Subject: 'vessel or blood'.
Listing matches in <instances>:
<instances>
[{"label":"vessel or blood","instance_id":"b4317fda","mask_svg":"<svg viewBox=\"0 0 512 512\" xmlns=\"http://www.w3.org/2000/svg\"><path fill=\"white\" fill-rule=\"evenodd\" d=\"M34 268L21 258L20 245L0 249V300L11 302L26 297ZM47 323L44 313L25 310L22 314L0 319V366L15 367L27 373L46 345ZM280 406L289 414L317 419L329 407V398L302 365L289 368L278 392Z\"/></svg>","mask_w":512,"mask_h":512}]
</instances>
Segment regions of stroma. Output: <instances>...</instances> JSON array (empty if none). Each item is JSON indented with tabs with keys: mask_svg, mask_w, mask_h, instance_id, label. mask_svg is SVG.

⁂

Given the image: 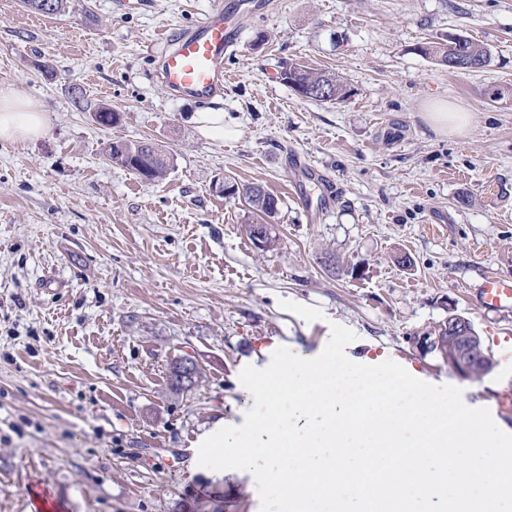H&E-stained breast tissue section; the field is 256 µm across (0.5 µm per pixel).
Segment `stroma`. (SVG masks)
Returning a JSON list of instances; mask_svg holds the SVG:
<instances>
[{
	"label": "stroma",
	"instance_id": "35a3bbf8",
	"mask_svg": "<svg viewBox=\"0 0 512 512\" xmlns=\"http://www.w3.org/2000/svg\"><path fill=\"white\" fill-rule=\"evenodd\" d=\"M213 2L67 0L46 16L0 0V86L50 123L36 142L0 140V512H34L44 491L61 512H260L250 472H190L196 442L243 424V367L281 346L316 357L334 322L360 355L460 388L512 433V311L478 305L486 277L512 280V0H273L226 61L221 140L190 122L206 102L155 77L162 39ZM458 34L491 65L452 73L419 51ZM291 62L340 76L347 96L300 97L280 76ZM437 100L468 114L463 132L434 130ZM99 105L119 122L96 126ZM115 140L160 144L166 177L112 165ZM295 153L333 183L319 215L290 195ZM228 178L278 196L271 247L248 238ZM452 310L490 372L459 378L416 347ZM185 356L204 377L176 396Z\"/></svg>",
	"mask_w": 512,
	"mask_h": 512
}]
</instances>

⁂

Task directions ▸
Quote word for word every line from the one that has "Subject: 'vessel or blood'." through the one that has "Segment regions of".

Final result ▸
Subject: 'vessel or blood'.
Listing matches in <instances>:
<instances>
[{"label":"vessel or blood","instance_id":"b4317fda","mask_svg":"<svg viewBox=\"0 0 512 512\" xmlns=\"http://www.w3.org/2000/svg\"><path fill=\"white\" fill-rule=\"evenodd\" d=\"M34 268L21 258L20 245L0 249V300L11 302L26 297ZM47 323L44 313L25 310L22 314L0 319V366L15 367L27 373L46 345ZM280 406L289 414L317 419L329 407V398L302 365L289 368L278 392Z\"/></svg>","mask_w":512,"mask_h":512}]
</instances>
Segment regions of stroma. Output: <instances>...</instances> JSON array (empty if none). Each item is JSON indented with tabs with keys: mask_svg, mask_w, mask_h, instance_id, label. mask_svg is SVG.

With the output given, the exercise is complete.